◆ Task requirements ◆
Check every line of the material for the word "blue". Copy those that have it.

◆ Data excerpts ◆
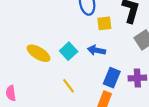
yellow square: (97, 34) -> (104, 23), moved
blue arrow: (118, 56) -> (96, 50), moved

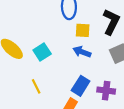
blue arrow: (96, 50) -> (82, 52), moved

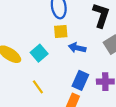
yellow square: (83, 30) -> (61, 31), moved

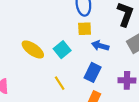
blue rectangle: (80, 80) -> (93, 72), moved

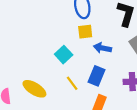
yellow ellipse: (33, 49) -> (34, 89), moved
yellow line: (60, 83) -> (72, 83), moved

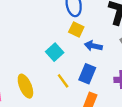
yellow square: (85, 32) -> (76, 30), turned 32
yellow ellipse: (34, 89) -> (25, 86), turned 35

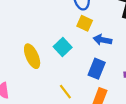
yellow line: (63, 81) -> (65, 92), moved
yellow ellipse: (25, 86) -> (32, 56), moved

◆ Final answer ◆
blue arrow: (118, 56) -> (96, 50), moved
blue arrow: (96, 50) -> (82, 52), moved
blue rectangle: (80, 80) -> (93, 72), moved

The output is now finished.